(Beginning of Records provided)
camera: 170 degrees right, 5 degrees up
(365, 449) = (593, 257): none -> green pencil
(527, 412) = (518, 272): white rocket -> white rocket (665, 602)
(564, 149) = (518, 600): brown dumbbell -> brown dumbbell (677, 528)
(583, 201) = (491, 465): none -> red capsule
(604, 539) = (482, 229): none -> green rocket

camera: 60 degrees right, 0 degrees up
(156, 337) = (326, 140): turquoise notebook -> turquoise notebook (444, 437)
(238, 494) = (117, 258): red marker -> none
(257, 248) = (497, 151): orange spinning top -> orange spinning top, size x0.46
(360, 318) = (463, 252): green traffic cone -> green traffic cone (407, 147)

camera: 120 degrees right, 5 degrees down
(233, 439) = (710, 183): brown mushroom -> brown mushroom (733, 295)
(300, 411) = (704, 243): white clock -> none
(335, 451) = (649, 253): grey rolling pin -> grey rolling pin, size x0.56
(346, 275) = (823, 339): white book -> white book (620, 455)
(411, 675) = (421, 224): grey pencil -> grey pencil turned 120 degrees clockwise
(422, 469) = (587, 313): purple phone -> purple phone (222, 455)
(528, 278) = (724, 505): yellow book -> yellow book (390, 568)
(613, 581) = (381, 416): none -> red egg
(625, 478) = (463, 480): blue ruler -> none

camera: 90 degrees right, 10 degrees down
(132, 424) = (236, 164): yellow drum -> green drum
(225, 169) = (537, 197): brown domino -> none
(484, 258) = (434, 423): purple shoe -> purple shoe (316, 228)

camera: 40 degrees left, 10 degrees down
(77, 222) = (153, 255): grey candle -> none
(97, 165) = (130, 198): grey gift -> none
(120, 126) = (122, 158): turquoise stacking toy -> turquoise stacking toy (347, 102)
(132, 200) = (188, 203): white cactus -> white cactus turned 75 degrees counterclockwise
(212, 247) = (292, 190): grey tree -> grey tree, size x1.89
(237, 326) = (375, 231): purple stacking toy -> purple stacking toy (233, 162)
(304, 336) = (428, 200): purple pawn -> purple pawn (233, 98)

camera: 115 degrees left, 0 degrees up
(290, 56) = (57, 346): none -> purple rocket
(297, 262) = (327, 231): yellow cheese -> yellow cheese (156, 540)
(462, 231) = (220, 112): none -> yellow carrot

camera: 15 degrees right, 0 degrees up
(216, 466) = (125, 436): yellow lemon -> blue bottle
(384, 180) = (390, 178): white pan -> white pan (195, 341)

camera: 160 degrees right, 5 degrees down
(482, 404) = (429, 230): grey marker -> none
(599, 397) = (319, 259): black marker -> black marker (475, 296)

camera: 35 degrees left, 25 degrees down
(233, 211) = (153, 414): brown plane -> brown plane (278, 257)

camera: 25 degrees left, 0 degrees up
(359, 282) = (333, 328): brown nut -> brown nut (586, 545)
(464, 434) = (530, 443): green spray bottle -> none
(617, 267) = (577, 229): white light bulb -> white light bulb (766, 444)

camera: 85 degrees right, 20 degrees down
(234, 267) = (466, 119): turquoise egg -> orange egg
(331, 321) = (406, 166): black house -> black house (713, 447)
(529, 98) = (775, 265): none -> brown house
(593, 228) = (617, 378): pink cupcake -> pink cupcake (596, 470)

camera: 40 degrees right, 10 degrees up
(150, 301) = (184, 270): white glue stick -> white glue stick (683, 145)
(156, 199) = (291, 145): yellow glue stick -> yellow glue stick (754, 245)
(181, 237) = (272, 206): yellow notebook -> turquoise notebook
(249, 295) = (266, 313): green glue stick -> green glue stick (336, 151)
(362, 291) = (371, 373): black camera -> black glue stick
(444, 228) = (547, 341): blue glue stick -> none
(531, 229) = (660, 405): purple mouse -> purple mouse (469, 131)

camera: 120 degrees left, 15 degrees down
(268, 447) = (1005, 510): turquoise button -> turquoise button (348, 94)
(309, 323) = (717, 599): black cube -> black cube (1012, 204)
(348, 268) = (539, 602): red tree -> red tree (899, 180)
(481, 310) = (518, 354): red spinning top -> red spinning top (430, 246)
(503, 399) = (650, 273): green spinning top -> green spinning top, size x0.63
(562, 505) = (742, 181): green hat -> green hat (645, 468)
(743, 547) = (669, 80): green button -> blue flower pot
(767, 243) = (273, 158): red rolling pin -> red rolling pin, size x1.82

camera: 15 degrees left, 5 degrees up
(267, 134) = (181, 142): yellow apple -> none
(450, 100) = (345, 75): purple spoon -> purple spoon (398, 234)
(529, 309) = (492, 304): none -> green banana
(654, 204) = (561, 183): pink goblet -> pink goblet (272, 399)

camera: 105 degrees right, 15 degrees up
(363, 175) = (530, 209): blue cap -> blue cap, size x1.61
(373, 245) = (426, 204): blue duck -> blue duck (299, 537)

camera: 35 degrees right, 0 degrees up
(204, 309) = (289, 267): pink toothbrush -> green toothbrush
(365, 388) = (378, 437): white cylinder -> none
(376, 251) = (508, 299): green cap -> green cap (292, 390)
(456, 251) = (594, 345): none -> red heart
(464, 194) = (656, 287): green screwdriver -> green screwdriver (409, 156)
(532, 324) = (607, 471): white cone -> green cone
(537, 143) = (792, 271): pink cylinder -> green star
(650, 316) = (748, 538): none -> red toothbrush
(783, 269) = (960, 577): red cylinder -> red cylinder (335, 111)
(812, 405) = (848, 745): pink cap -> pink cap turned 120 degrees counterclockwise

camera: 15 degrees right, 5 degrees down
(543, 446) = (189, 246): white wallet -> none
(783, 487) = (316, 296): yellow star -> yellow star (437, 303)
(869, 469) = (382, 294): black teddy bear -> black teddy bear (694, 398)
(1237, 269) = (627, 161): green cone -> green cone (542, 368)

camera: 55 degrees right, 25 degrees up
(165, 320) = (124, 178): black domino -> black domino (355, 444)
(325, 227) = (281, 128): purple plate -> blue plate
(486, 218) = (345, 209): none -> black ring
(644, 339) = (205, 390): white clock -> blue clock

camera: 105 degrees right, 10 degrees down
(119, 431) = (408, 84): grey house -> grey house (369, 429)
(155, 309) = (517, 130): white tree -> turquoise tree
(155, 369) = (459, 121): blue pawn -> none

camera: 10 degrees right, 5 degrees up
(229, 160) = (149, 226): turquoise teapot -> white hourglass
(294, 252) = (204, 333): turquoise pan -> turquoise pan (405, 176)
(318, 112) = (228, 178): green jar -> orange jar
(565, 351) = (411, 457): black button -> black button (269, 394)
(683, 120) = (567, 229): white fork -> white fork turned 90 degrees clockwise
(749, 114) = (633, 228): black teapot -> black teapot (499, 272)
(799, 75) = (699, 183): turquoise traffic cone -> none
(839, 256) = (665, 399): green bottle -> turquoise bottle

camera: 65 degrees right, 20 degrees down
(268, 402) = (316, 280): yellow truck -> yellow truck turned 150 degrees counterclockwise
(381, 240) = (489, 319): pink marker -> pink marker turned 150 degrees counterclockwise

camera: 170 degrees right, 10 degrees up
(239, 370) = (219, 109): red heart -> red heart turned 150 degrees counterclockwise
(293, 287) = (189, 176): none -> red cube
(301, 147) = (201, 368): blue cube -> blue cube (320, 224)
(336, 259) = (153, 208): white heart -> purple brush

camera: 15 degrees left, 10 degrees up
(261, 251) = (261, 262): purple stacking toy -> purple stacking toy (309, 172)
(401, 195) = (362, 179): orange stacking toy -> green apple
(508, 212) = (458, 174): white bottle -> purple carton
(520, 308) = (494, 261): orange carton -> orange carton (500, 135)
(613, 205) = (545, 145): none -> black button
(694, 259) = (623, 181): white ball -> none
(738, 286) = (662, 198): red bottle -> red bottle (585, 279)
(End of Records provided)
A line counts if it holds the word "black". How many lines of the entries count? Give the number only.

10